■ What you are asked to do
Which lines of the listing below contain "partial", either on its own or inside a longer string? Find each one and copy it in full, treating uppercase and lowercase letters as different.

■ Extracted material

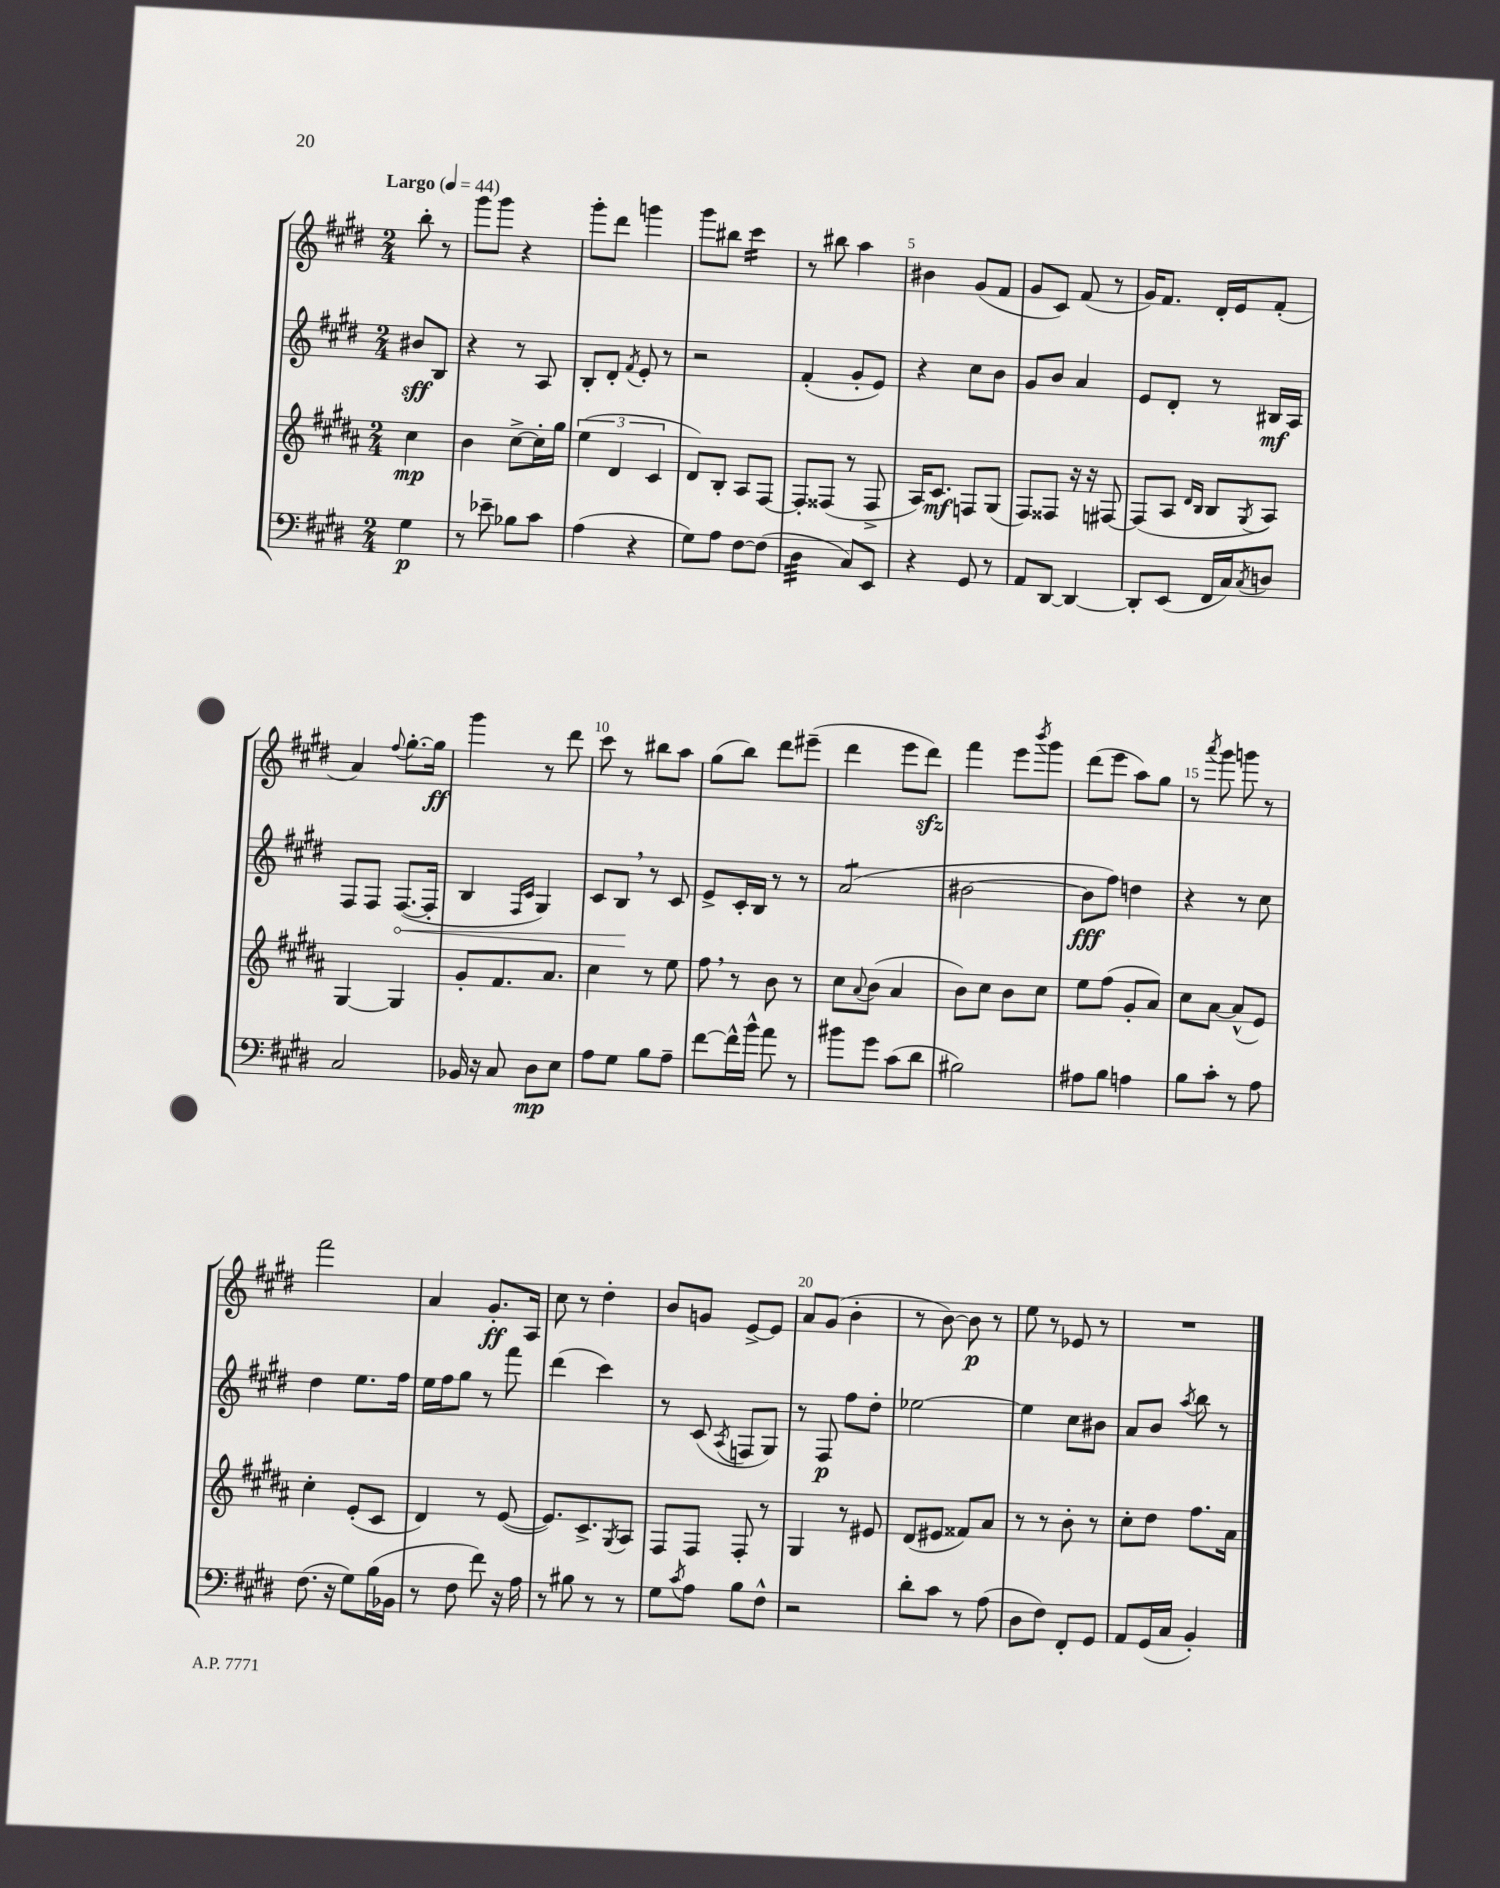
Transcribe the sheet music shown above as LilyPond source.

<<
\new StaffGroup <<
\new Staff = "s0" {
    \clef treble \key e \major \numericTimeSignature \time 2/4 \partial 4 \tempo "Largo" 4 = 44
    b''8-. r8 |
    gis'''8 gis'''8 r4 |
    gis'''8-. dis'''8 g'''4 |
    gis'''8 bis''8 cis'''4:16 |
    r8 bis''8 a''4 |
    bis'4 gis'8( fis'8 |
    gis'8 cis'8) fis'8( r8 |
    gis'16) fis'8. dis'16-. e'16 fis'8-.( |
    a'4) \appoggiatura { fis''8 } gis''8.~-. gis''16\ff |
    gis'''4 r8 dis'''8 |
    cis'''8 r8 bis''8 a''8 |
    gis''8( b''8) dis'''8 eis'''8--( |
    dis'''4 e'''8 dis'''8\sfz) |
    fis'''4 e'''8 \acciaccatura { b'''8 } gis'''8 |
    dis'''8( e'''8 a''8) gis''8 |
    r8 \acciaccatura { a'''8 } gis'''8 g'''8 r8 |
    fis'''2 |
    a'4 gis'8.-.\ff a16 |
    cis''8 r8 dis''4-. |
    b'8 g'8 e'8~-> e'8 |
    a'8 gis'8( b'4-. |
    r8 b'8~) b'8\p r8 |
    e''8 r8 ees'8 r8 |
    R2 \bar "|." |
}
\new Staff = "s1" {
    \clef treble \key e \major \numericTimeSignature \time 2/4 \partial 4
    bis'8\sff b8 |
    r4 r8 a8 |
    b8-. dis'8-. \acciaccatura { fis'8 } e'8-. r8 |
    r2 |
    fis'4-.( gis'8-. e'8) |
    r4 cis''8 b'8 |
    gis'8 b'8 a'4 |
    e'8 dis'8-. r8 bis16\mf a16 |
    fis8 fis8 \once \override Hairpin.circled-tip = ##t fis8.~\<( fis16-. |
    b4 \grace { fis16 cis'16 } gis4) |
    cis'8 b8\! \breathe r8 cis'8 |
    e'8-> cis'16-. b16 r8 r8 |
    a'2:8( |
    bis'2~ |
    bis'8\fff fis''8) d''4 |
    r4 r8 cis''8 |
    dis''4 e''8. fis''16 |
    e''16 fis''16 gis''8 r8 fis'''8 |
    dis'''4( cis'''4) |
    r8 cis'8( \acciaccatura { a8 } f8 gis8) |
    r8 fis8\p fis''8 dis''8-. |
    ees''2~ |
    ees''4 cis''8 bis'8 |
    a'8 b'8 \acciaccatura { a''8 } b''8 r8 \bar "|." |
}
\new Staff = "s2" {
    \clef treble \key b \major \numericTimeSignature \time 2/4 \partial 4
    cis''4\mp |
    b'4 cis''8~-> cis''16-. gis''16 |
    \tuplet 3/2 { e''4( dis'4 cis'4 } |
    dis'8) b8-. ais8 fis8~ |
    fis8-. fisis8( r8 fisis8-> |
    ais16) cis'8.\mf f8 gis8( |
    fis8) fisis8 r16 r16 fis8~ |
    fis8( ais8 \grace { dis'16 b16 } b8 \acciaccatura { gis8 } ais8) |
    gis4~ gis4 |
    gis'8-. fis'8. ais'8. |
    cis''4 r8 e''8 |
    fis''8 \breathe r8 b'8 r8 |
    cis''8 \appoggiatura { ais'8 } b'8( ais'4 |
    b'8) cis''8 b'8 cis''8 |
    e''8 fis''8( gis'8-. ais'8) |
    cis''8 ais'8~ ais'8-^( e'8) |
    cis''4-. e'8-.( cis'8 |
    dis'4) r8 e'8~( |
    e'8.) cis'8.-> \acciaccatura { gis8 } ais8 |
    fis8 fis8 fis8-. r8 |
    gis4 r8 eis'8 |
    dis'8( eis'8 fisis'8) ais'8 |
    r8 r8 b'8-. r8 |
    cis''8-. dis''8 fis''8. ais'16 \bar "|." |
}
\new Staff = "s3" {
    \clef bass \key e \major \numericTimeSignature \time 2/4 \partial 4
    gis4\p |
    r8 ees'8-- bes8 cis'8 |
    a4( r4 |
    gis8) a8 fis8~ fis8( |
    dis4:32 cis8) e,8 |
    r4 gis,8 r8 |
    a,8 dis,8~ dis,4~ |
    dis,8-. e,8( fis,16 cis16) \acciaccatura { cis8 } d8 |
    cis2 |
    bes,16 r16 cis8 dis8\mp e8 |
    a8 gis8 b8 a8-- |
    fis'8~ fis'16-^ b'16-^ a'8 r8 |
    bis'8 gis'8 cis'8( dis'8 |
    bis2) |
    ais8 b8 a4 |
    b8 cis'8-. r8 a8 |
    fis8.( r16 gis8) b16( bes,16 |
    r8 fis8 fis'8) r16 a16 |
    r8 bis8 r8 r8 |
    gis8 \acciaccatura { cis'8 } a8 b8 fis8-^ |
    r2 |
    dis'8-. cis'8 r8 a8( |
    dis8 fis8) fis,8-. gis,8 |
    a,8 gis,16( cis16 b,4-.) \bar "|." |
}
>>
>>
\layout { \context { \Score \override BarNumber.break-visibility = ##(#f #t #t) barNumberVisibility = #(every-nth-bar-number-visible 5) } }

■ Finished exercise
    \clef treble \key e \major \numericTimeSignature \time 2/4 \partial 4 \tempo "Largo" 4 = 44
    \clef treble \key e \major \numericTimeSignature \time 2/4 \partial 4
    \clef treble \key b \major \numericTimeSignature \time 2/4 \partial 4
    \clef bass \key e \major \numericTimeSignature \time 2/4 \partial 4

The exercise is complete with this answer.